> WORK REQUEST:
Copy every entry word for word. Skip the pictures.

> MATERIAL SHOWN:
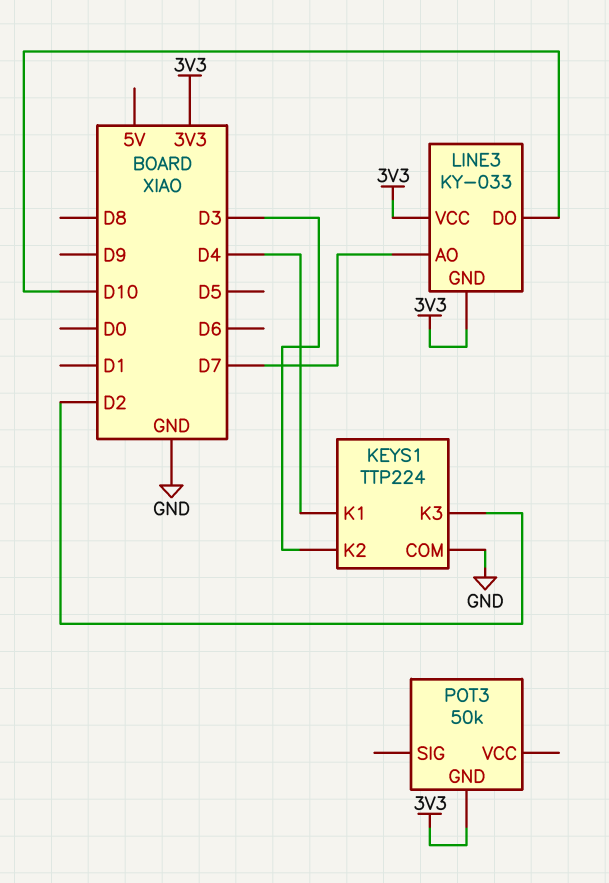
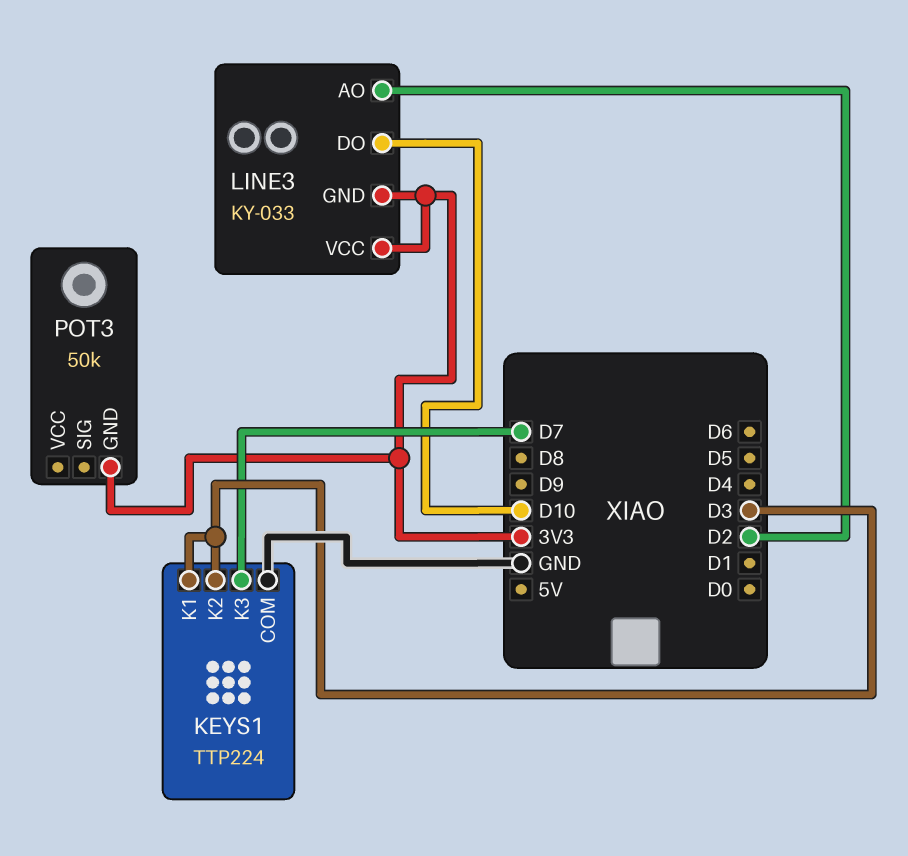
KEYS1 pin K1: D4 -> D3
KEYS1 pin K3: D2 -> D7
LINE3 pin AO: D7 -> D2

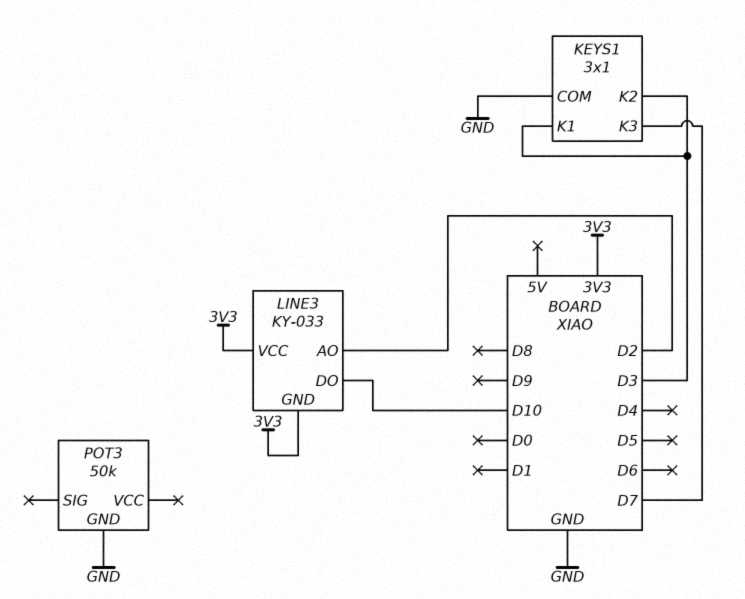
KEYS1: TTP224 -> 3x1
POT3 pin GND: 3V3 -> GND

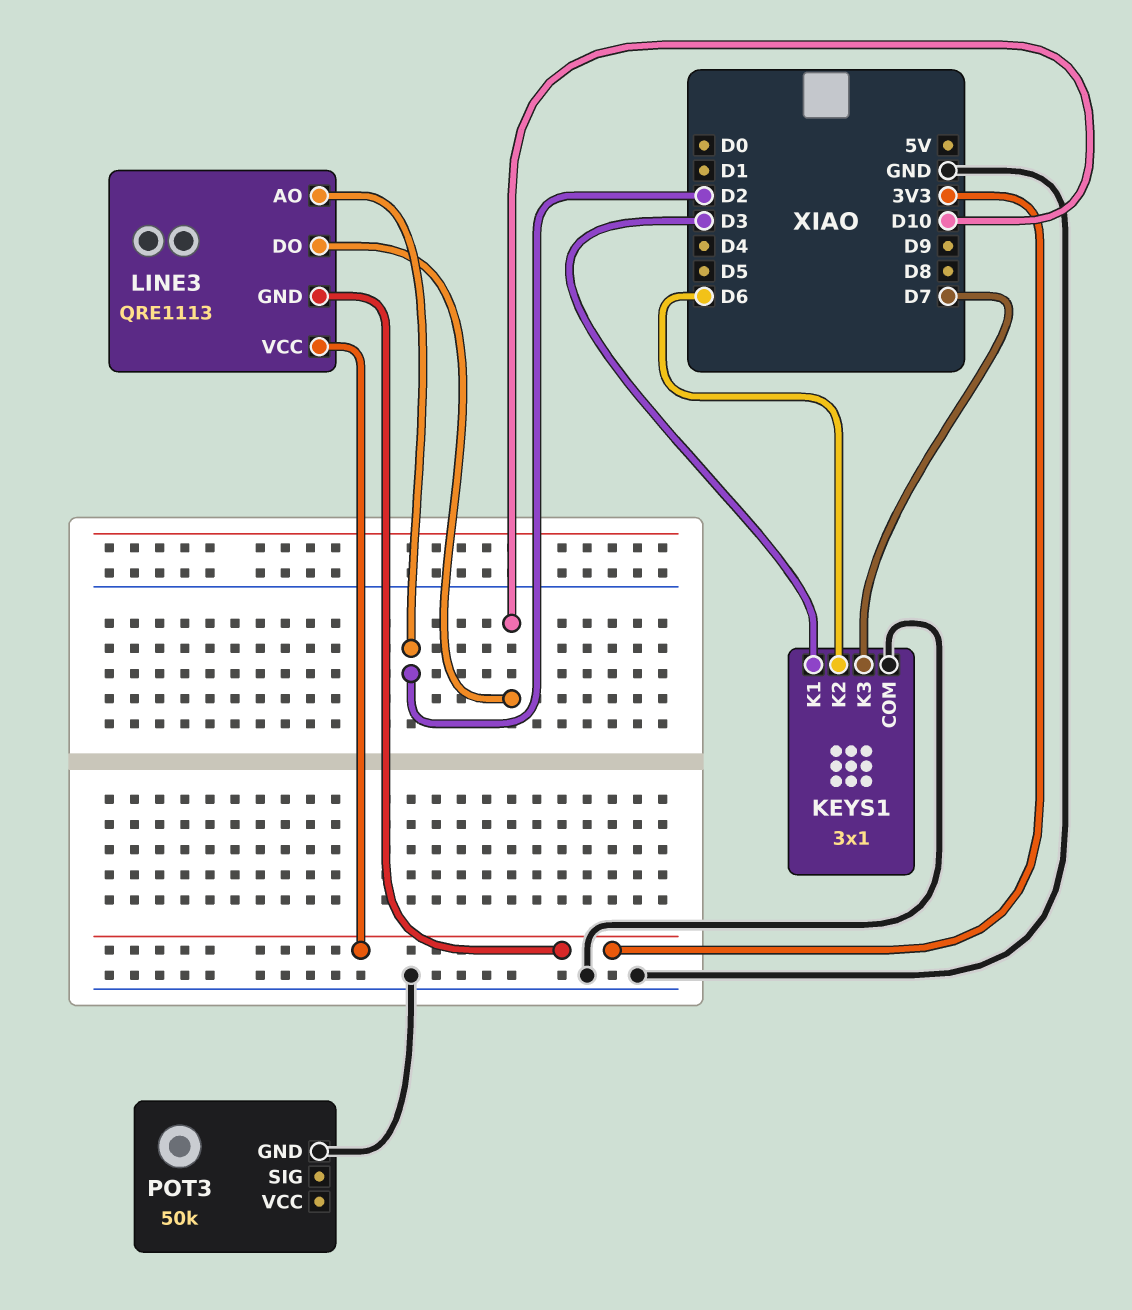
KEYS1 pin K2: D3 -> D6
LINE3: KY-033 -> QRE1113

> WRITTEN RESPONSE:
KEYS1 pin K1: D4 -> D3
KEYS1 pin K3: D2 -> D7
LINE3 pin AO: D7 -> D2

KEYS1: TTP224 -> 3x1
POT3 pin GND: 3V3 -> GND

KEYS1 pin K2: D3 -> D6
LINE3: KY-033 -> QRE1113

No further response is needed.